• **Work order**: Your answer should consist of the lines below that hold the word "wallet".

(Records from a data collection)
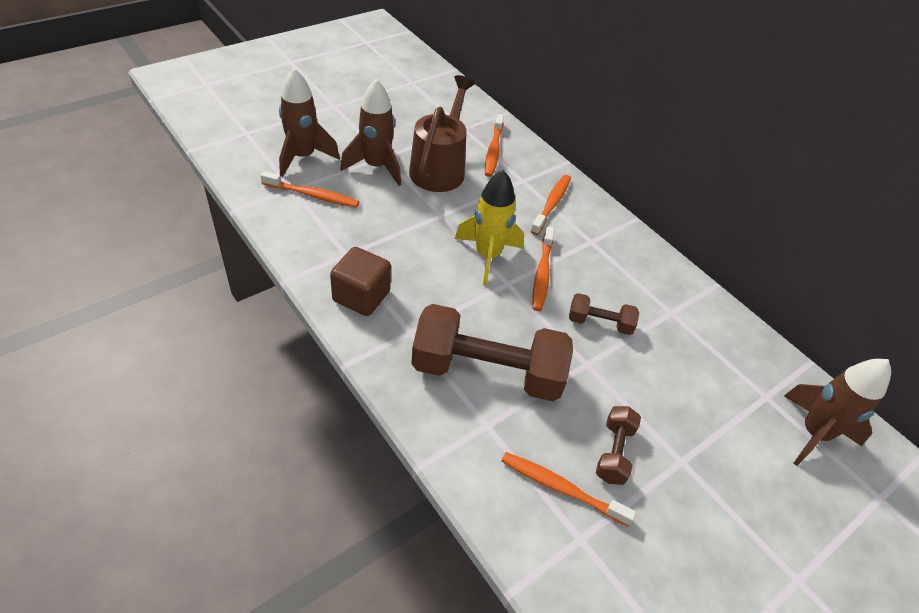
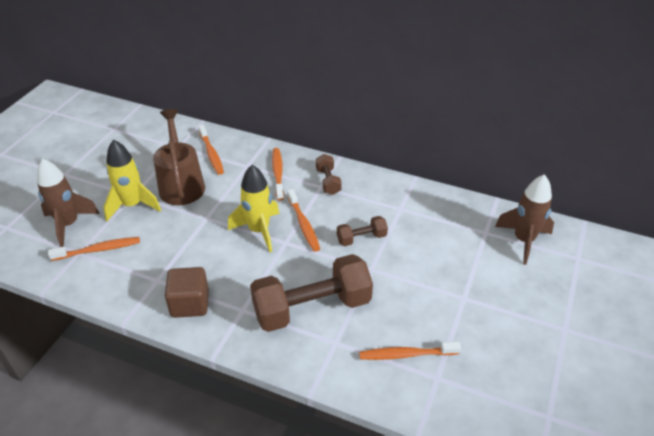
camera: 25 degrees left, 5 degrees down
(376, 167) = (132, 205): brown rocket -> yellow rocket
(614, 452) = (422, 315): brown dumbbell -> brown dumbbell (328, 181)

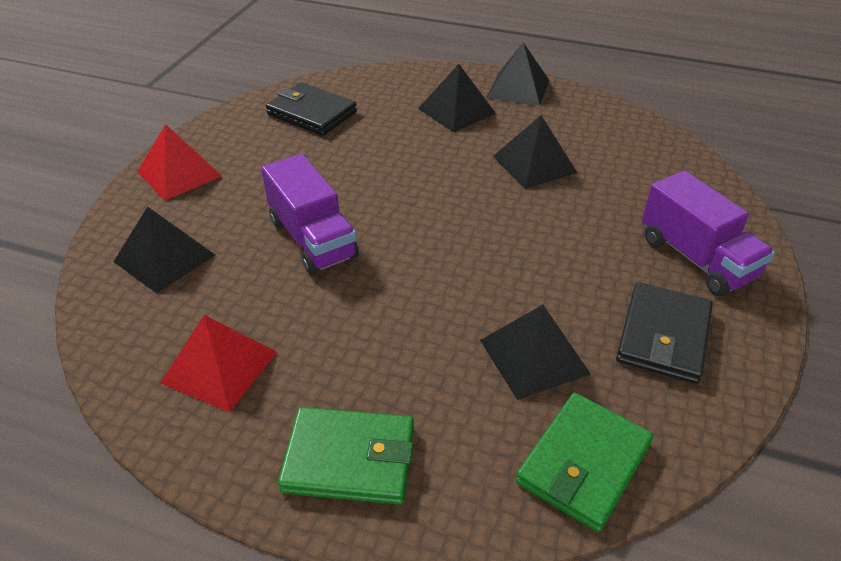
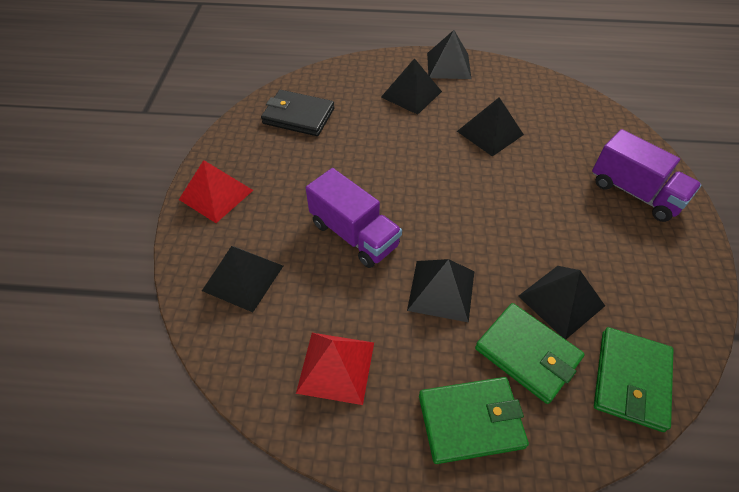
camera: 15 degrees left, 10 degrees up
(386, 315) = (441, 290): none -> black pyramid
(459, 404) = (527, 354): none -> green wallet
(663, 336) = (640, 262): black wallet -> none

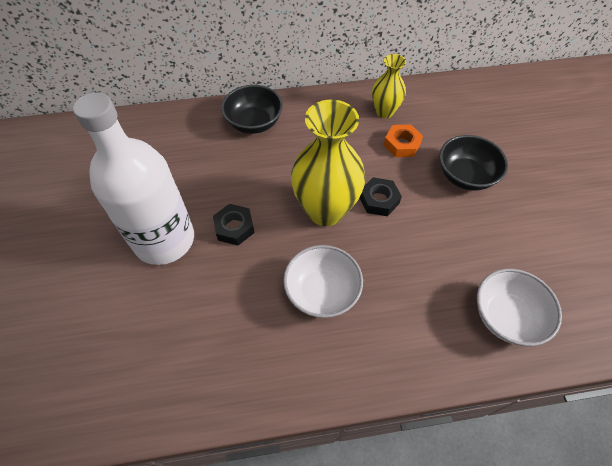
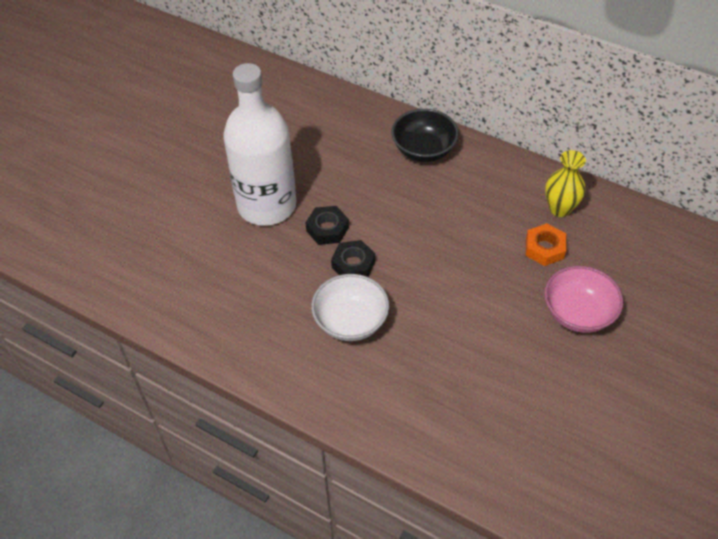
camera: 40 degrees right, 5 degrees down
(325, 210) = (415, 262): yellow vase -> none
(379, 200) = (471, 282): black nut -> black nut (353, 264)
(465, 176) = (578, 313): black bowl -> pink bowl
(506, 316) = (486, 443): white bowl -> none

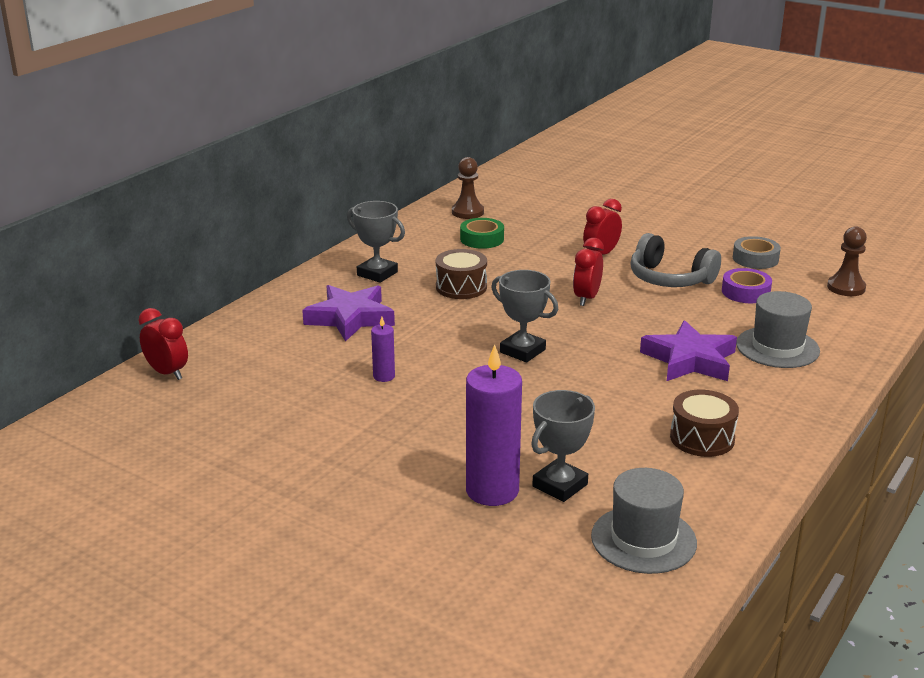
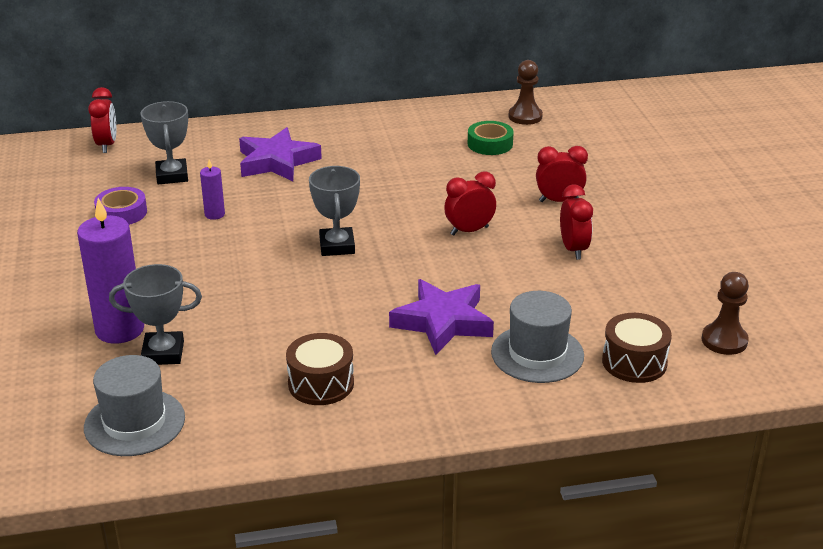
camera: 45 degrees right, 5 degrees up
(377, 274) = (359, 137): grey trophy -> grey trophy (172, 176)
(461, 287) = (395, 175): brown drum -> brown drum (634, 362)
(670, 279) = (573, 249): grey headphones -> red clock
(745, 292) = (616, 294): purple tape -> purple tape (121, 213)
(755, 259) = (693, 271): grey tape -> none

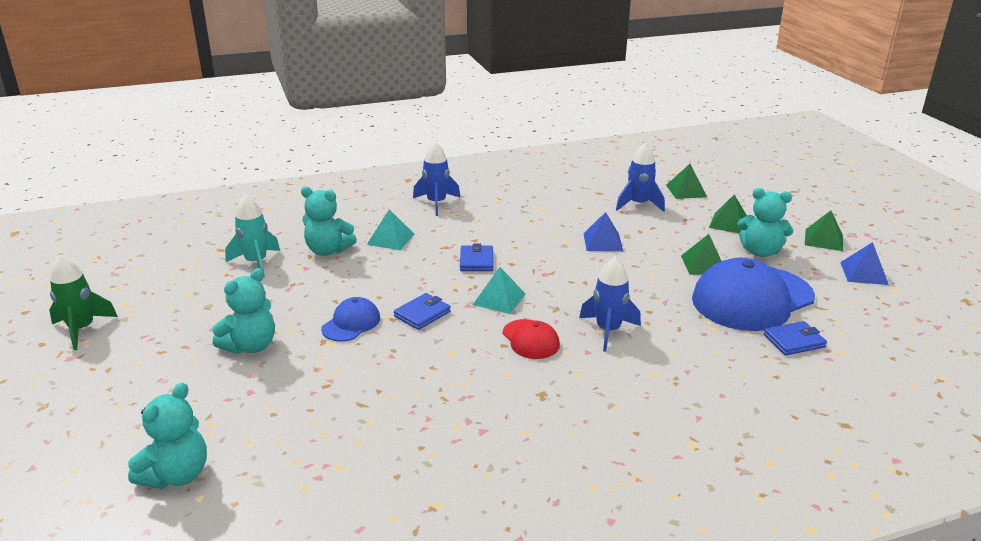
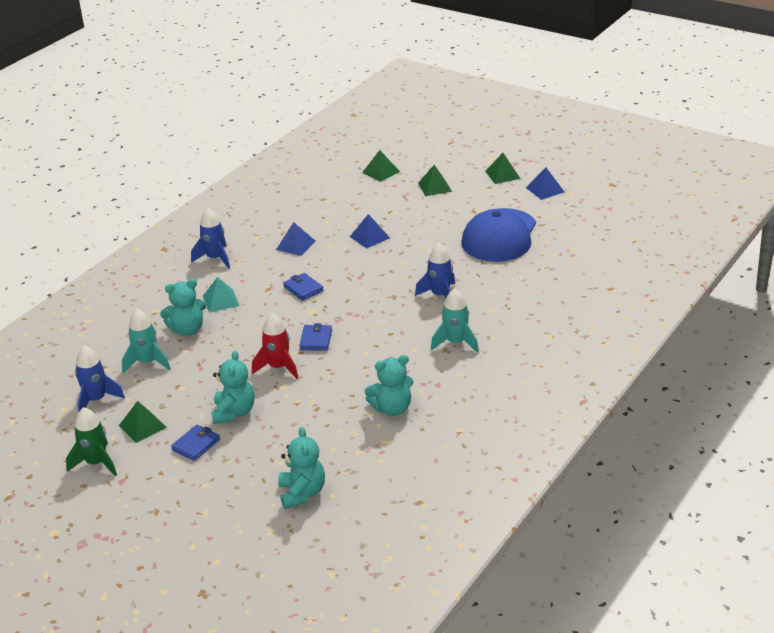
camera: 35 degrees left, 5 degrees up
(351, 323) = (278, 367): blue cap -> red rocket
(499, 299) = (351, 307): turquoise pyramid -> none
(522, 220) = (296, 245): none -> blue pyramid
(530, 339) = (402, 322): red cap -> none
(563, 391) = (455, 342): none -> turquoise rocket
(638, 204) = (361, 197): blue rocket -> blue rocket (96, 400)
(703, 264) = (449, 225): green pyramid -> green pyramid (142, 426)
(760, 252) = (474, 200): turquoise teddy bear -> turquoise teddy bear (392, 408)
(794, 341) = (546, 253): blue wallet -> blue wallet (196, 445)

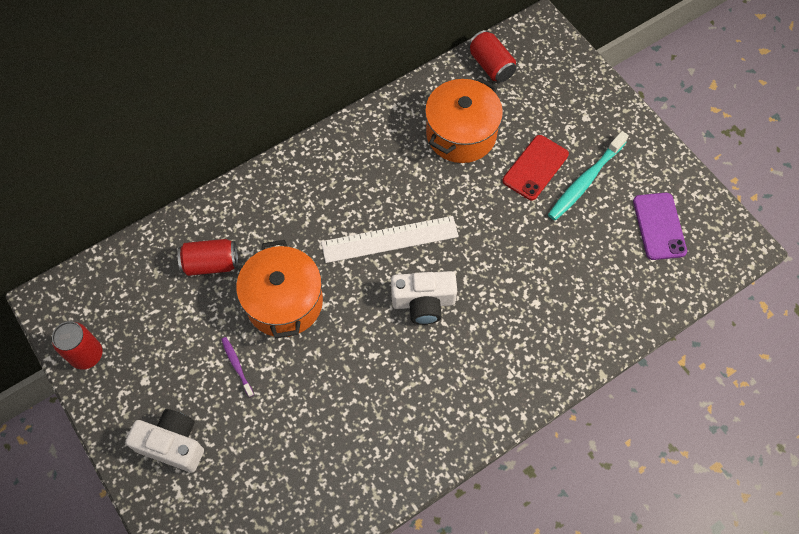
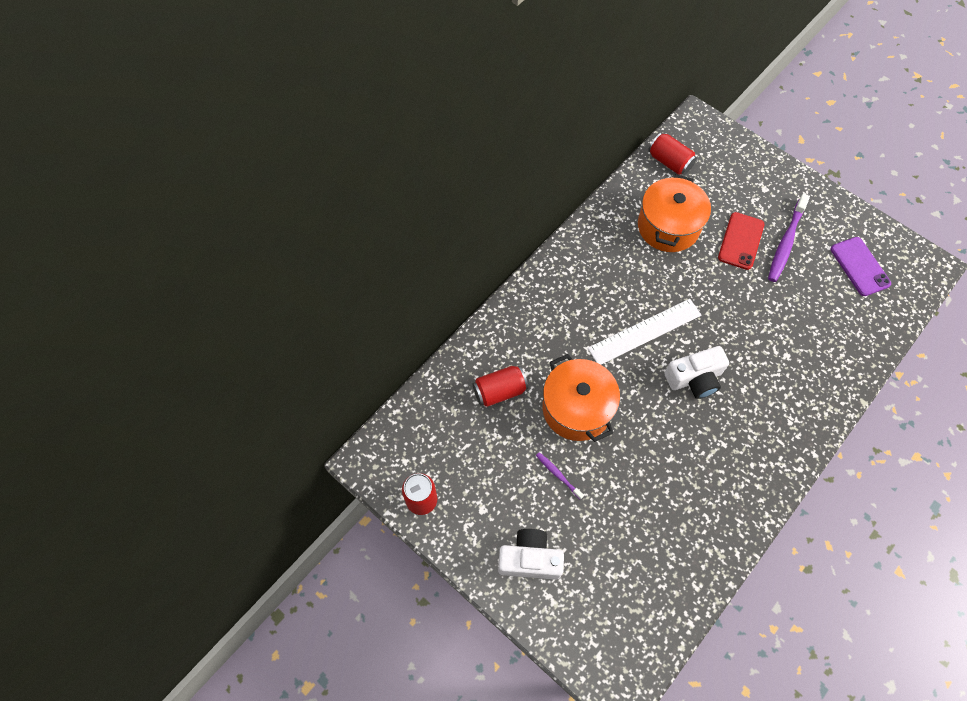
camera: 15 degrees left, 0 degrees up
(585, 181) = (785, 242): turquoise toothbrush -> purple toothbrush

• **Answer area**:
(459, 404) = (527, 354): none -> green wallet
(663, 336) = (640, 262): black wallet -> none
(794, 341) = (546, 253): blue wallet -> blue wallet (196, 445)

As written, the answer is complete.